> **Exercise**
Out of the lines below, please list those that hold the string "BASE".

───── Given records ─────

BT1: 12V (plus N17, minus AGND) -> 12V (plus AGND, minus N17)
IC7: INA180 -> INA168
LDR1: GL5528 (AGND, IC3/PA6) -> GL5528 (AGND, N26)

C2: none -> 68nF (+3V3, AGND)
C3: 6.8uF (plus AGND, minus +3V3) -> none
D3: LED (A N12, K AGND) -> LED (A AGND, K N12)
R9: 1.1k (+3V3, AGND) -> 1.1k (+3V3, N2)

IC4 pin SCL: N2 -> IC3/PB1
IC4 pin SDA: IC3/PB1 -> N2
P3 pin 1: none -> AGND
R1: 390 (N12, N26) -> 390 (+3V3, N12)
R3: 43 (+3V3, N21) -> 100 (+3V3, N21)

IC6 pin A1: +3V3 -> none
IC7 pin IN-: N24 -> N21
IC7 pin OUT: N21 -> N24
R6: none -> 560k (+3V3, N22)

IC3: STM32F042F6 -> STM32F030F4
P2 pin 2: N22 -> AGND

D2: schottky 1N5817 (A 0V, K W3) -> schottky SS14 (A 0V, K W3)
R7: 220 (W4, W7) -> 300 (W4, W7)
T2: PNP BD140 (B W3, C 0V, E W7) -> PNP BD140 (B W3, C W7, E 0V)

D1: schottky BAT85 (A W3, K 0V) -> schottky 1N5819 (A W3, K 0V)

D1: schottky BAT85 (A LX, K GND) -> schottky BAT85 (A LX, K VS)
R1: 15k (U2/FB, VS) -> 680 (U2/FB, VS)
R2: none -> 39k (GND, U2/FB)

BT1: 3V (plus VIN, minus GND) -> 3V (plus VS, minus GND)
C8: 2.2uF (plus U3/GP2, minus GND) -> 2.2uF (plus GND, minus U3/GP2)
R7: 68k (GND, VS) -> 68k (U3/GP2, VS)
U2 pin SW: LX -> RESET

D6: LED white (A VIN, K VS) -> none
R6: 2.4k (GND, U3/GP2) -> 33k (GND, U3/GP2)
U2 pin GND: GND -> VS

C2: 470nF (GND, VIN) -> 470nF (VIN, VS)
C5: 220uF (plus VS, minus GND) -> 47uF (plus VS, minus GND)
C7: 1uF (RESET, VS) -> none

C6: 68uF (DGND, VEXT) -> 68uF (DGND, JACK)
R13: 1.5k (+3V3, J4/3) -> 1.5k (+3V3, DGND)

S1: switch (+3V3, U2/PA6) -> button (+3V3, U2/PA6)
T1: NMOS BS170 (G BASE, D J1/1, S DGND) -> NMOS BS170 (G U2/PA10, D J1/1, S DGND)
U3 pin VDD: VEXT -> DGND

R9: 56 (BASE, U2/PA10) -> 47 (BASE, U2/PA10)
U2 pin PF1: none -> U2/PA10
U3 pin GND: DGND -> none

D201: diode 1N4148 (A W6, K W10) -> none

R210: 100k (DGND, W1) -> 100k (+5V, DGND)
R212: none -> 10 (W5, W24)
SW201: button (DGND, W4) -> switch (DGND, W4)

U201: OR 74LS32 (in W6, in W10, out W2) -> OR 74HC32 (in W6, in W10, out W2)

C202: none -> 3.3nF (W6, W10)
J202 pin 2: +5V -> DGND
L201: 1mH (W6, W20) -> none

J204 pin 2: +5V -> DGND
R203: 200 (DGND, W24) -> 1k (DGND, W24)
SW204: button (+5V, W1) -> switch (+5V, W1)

─────

> **Response below**
T1: NMOS BS170 (G BASE, D J1/1, S DGND) -> NMOS BS170 (G U2/PA10, D J1/1, S DGND)
R9: 56 (BASE, U2/PA10) -> 47 (BASE, U2/PA10)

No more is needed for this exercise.